Top of INFORMATION PROVIDED

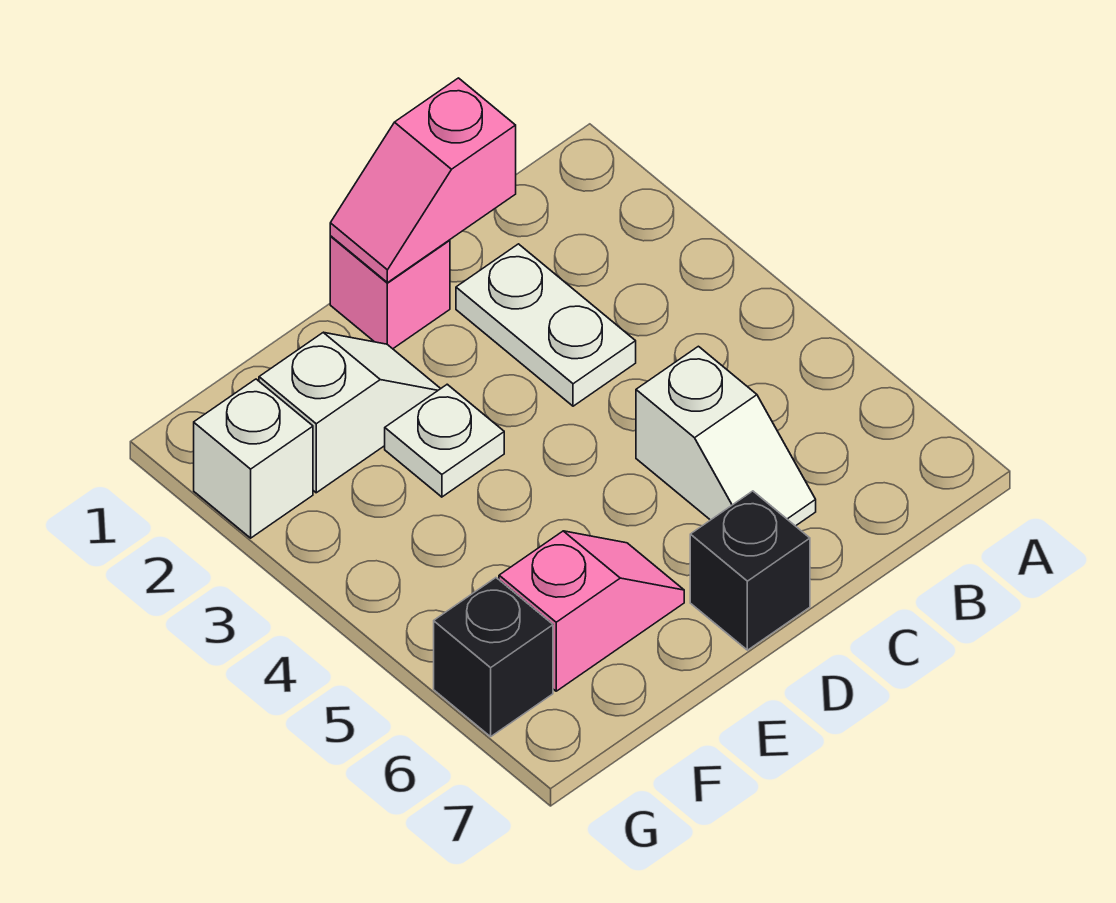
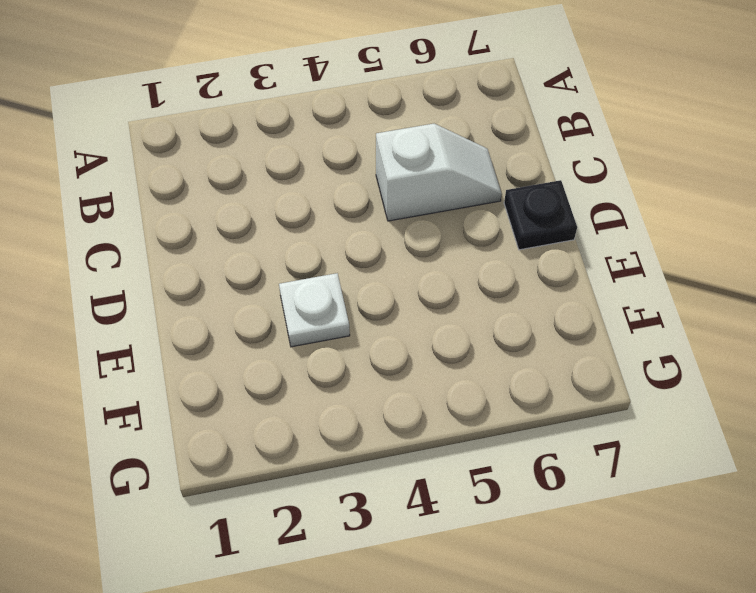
black plate D7 level 1 -> black brick D7 level 1
none -> white plate C2:C3 level 1
none -> pink brick D1 level 1

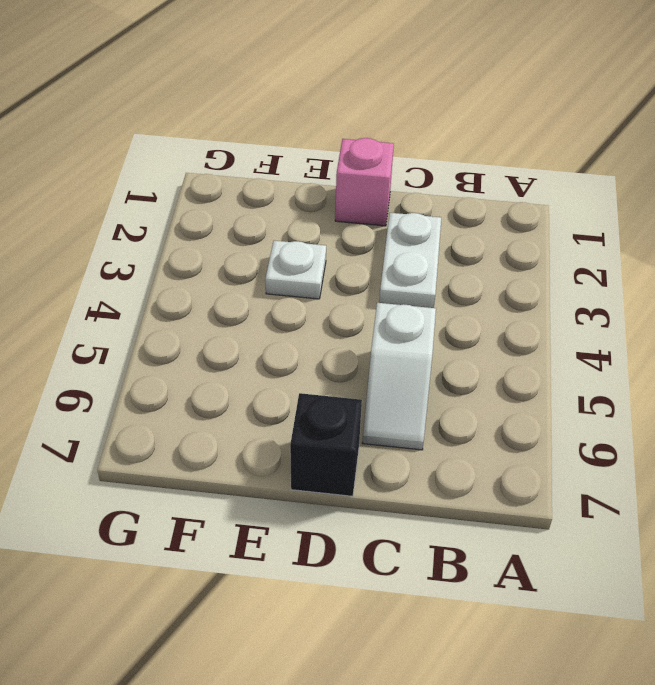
none -> white slope E2:F2 level 1 top F
none -> pink slope E6:F6 level 1 top F

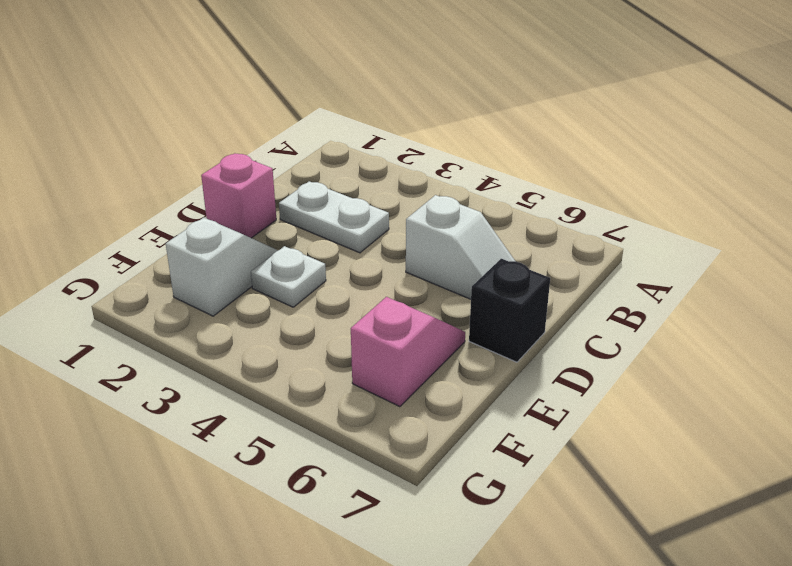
none -> white brick G2 level 1
none -> black brick G6 level 1

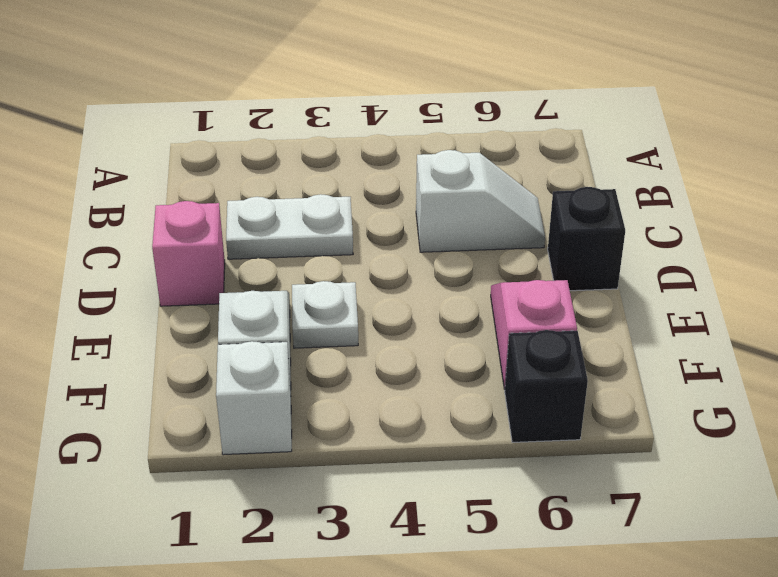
none -> pink slope C1:D1 level 2 top C

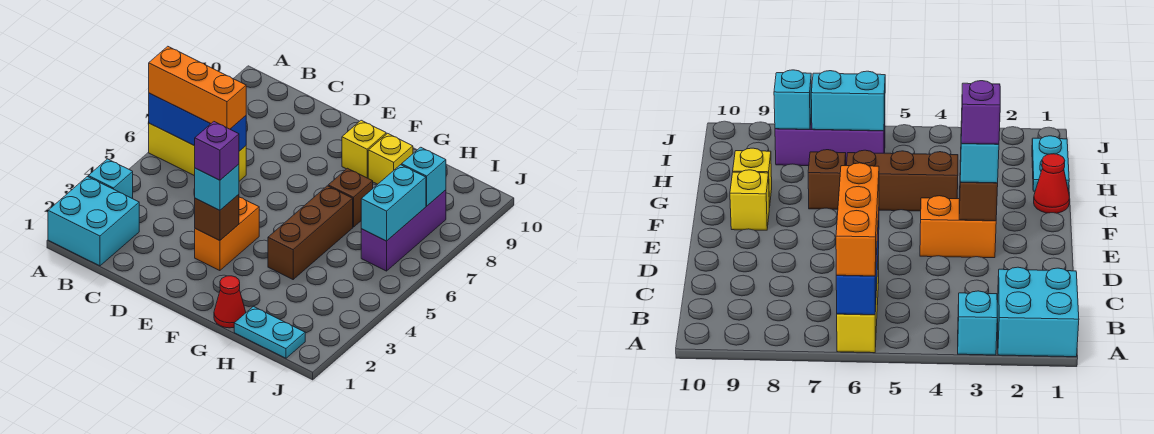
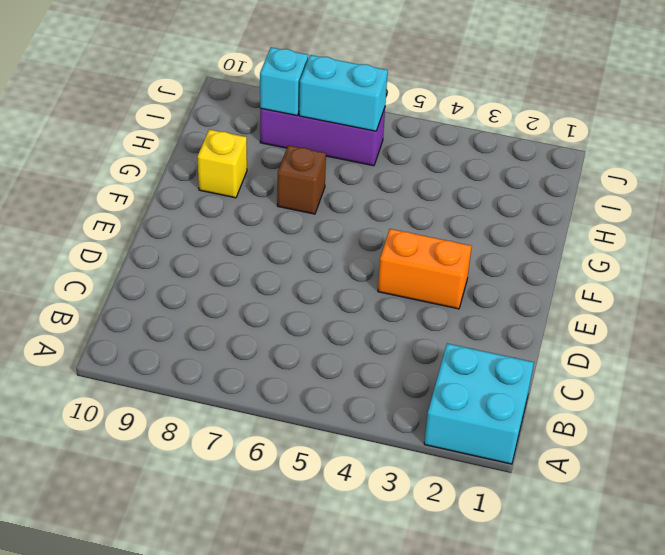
none -> cyan brick A3 level 1
none -> yellow brick A6:C6 level 1
none -> yellow brick F9 level 1

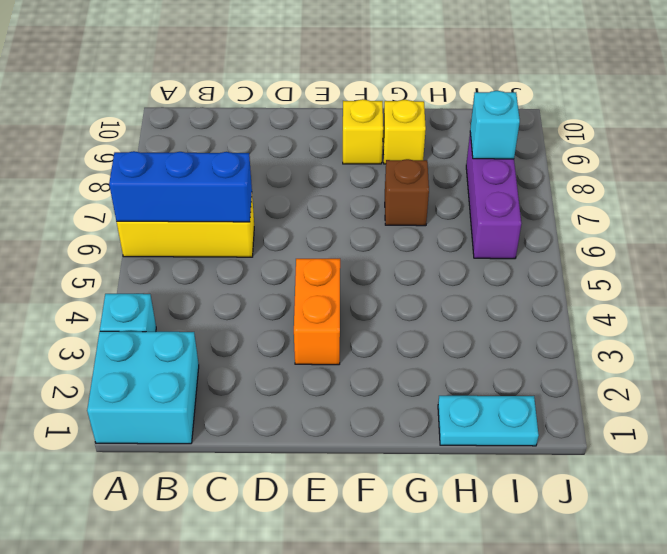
none -> red cone G1 level 1
none -> brown brick G4:G6 level 1
none -> brown brick E3 level 2

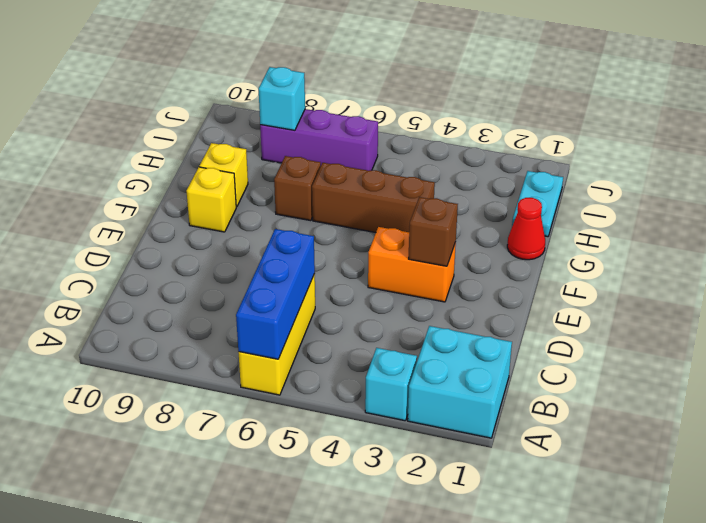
none -> cyan brick I6:I7 level 2
none -> orange brick A6:C6 level 3
none -> cyan brick E3 level 3

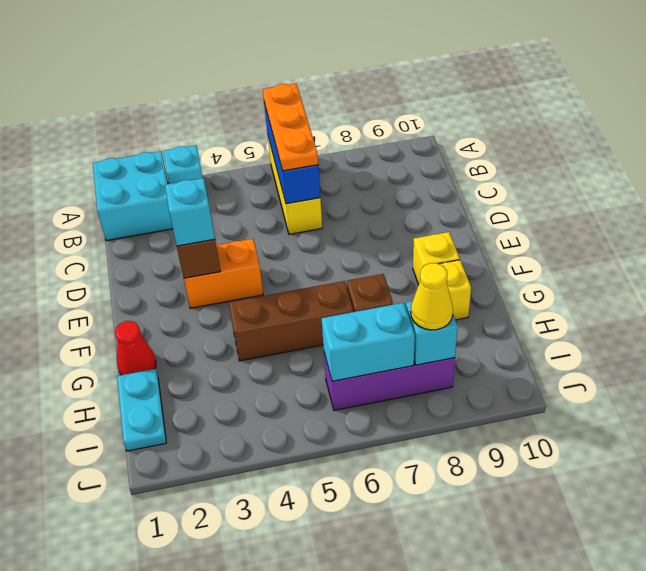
orange plate A6:C6 level 3 -> orange brick A6:C6 level 3
yellow cone I8 level 3 -> none
none -> purple brick E3 level 4

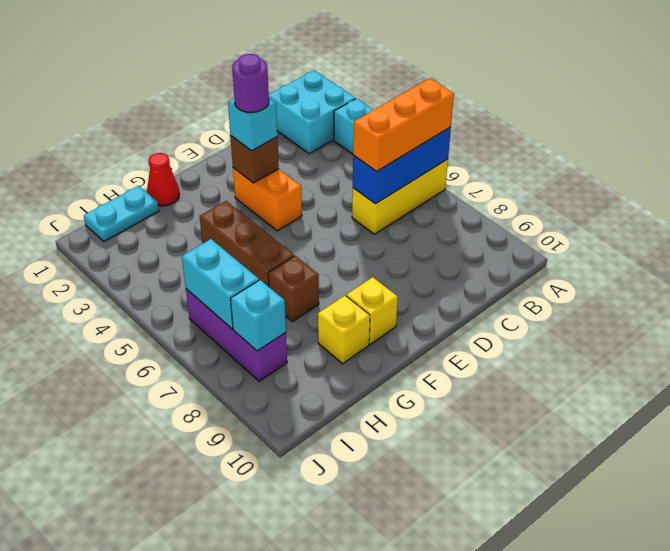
purple round brick E3 level 4 -> purple brick E3 level 4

Bottom of INFORMATION PROVIDED

- GOAL OF THE EXERCISE: Leave out every picture and transcribe the remaining entries exactly.

- EXPECTED OUTPUT:
black plate D7 level 1 -> black brick D7 level 1
none -> white plate C2:C3 level 1
none -> pink brick D1 level 1

none -> white slope E2:F2 level 1 top F
none -> pink slope E6:F6 level 1 top F

none -> white brick G2 level 1
none -> black brick G6 level 1

none -> pink slope C1:D1 level 2 top C

none -> cyan brick A3 level 1
none -> yellow brick A6:C6 level 1
none -> yellow brick F9 level 1

none -> red cone G1 level 1
none -> brown brick G4:G6 level 1
none -> brown brick E3 level 2

none -> cyan brick I6:I7 level 2
none -> orange brick A6:C6 level 3
none -> cyan brick E3 level 3

orange plate A6:C6 level 3 -> orange brick A6:C6 level 3
yellow cone I8 level 3 -> none
none -> purple brick E3 level 4

purple round brick E3 level 4 -> purple brick E3 level 4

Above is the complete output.